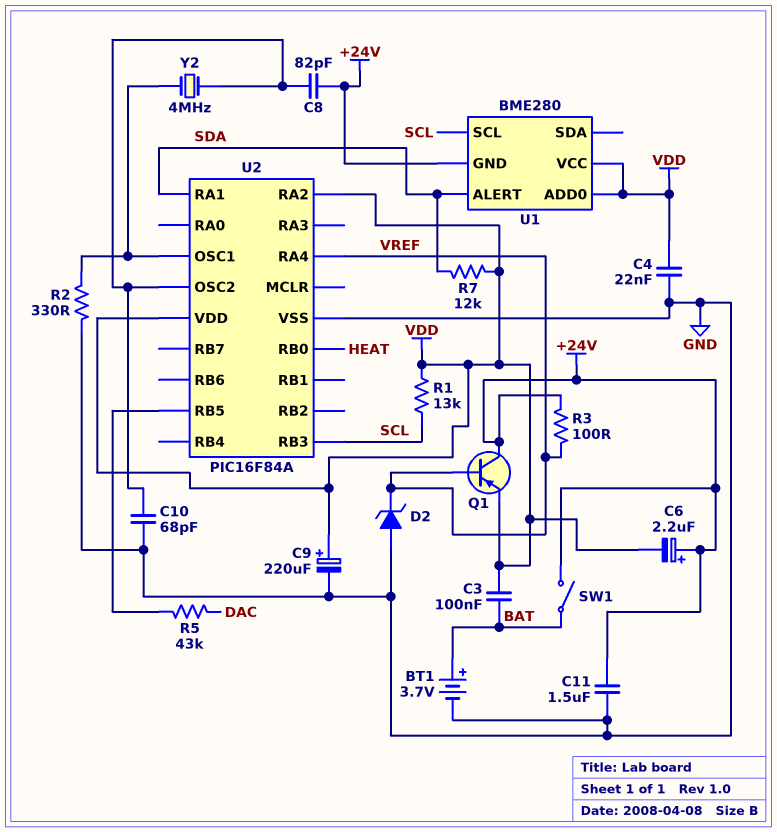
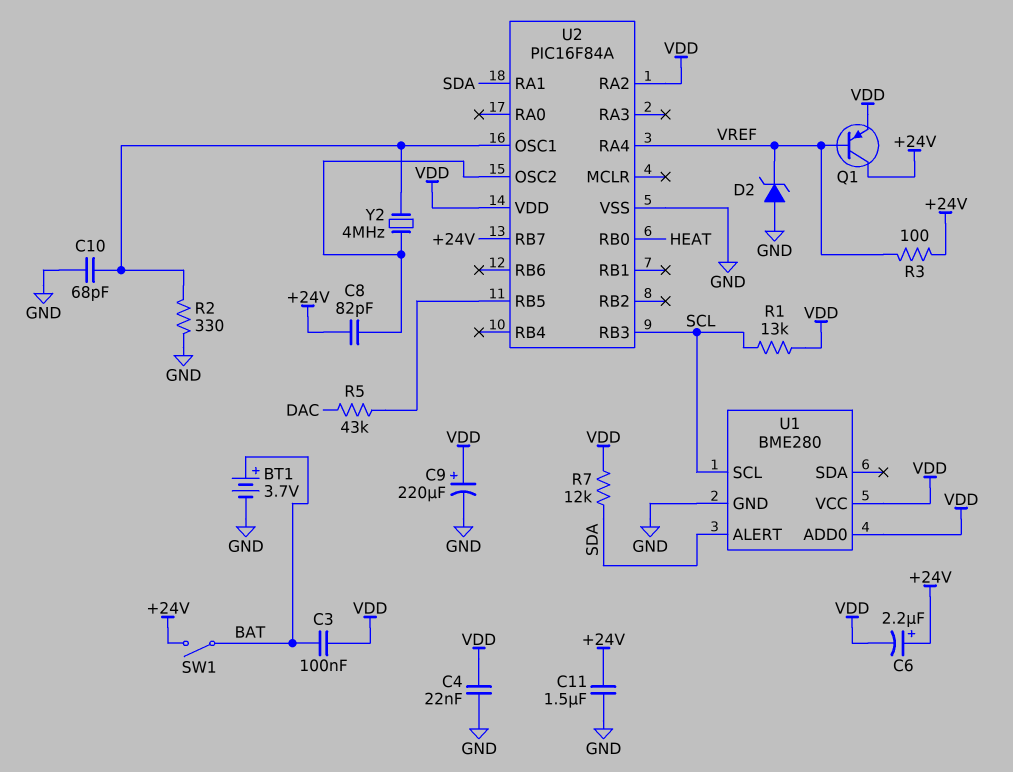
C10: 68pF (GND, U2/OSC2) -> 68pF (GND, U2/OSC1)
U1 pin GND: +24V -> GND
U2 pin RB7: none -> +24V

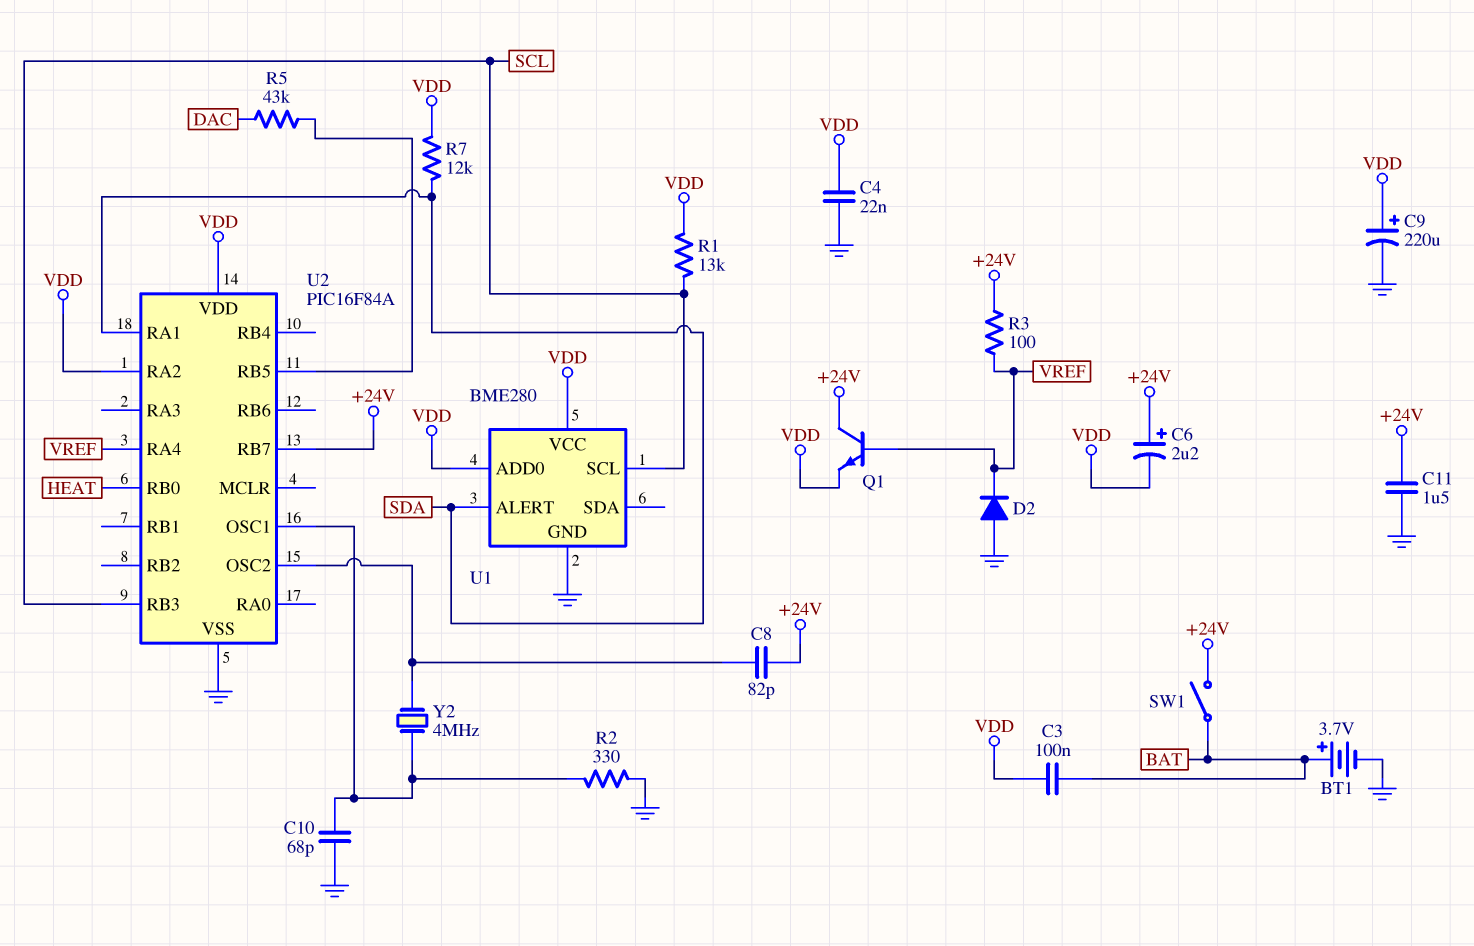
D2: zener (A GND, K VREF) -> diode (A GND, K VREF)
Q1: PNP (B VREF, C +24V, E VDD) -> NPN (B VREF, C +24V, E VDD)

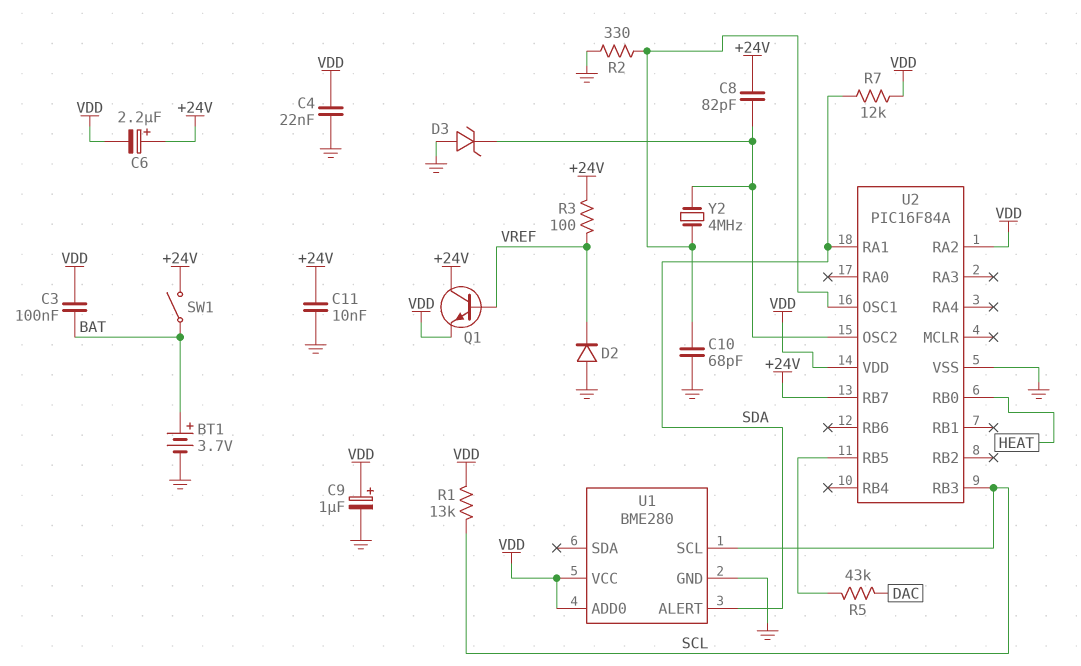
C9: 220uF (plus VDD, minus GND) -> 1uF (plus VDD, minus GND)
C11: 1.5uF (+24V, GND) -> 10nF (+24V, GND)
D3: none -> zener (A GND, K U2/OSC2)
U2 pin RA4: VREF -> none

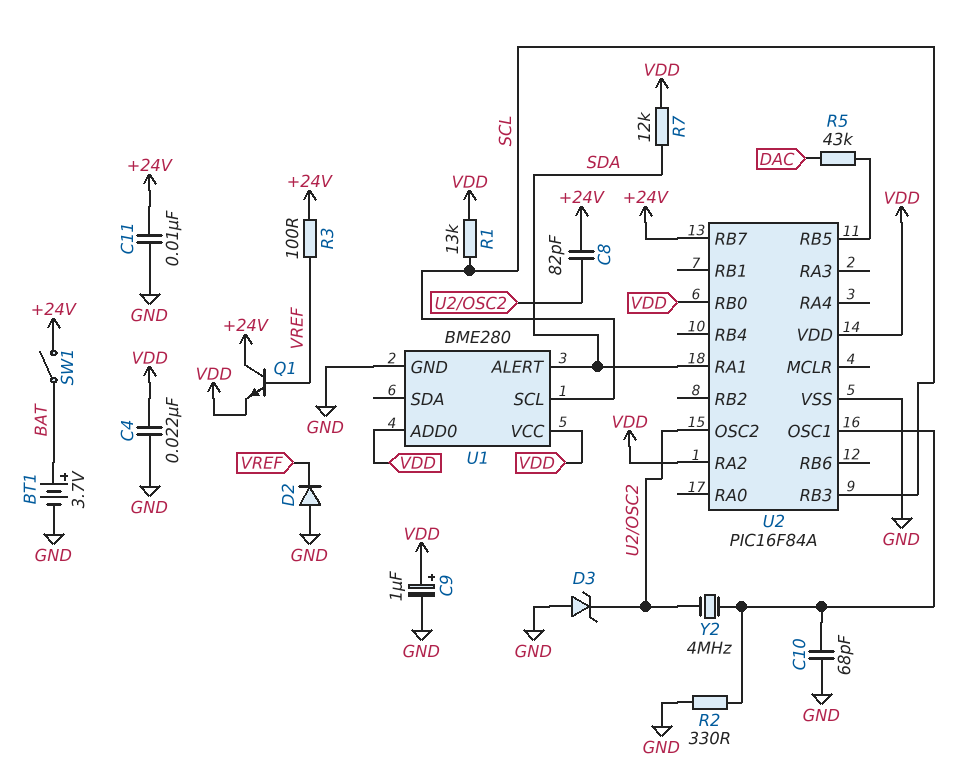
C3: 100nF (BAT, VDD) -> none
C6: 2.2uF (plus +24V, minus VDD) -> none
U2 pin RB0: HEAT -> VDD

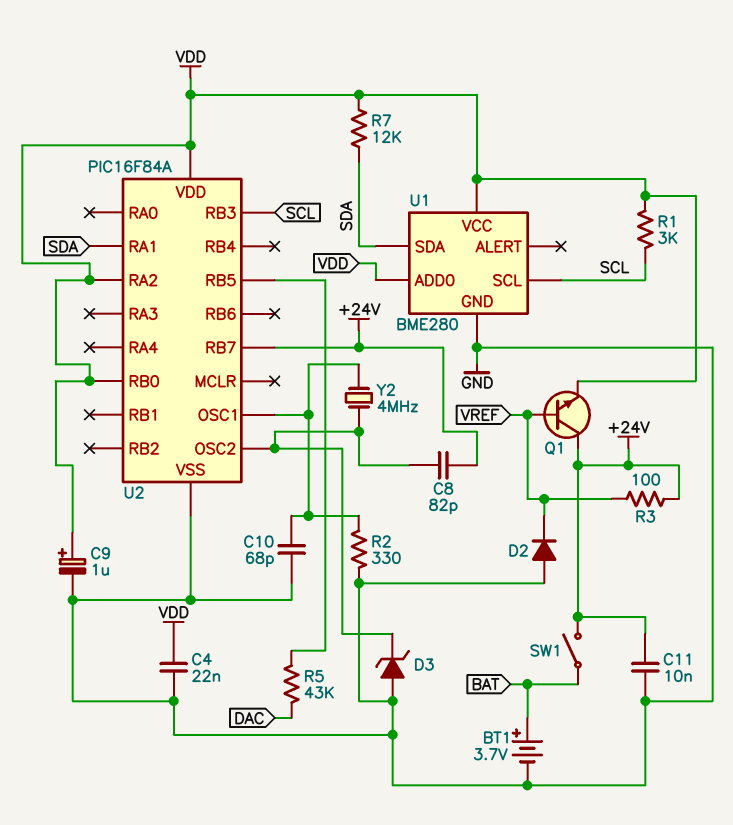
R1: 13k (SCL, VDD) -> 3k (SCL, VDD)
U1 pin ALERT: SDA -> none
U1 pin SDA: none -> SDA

___

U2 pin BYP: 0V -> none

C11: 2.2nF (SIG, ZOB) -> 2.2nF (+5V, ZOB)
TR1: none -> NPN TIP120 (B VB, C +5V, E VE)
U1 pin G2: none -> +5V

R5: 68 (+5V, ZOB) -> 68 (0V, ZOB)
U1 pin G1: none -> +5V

___

What lines above contain "plus"? Copy them out.

C9: 220uF (plus VDD, minus GND) -> 1uF (plus VDD, minus GND)
C6: 2.2uF (plus +24V, minus VDD) -> none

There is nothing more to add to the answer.